◆ What the task asks ◆
Would you transcribe word for word every line from the one containing "Someone swapped the" to the end of the data, both ends included, and leave out the rest?

** Opening Data shown block **

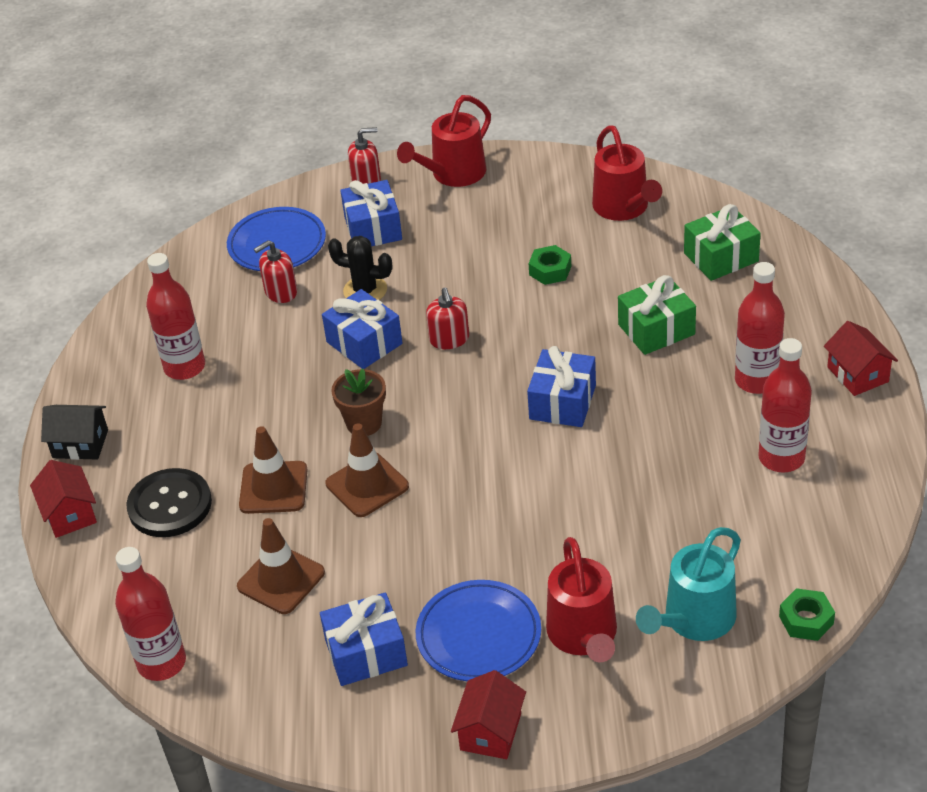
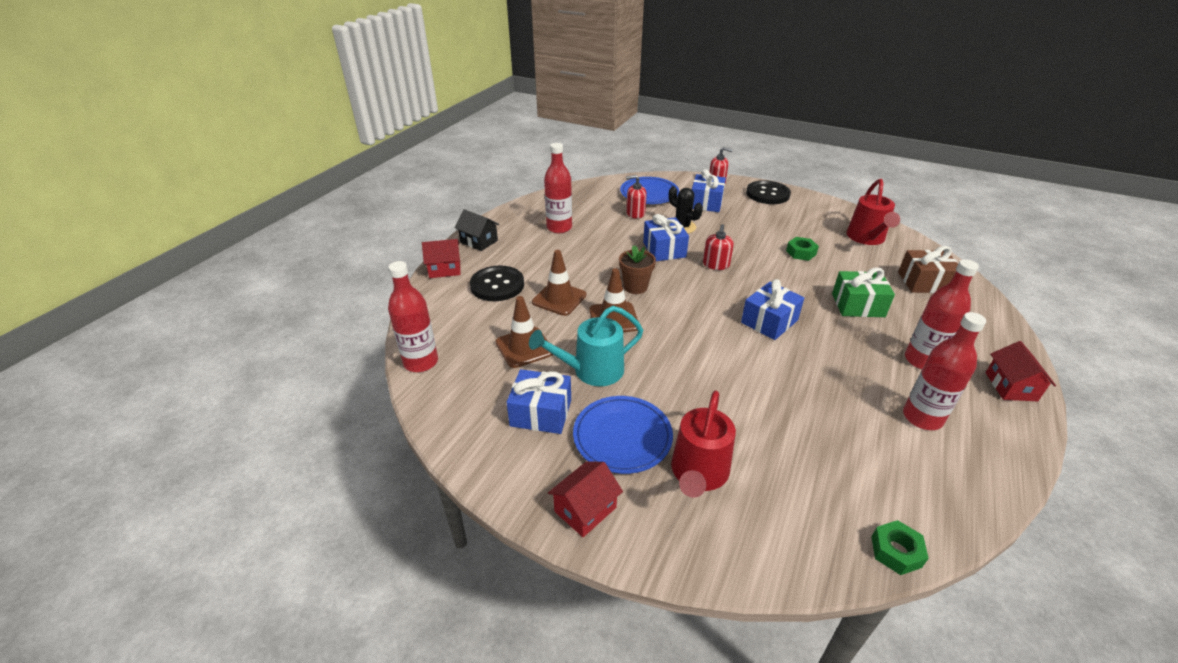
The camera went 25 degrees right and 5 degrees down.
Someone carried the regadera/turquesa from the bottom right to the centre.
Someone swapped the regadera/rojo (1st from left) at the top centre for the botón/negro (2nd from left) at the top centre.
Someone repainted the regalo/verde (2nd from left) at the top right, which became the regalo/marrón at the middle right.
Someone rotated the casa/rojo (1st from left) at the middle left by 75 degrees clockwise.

** Closing Data shown block **

◆ Result below ◆
Someone swapped the regadera/rojo (1st from left) at the top centre for the botón/negro (2nd from left) at the top centre.
Someone repainted the regalo/verde (2nd from left) at the top right, which became the regalo/marrón at the middle right.
Someone rotated the casa/rojo (1st from left) at the middle left by 75 degrees clockwise.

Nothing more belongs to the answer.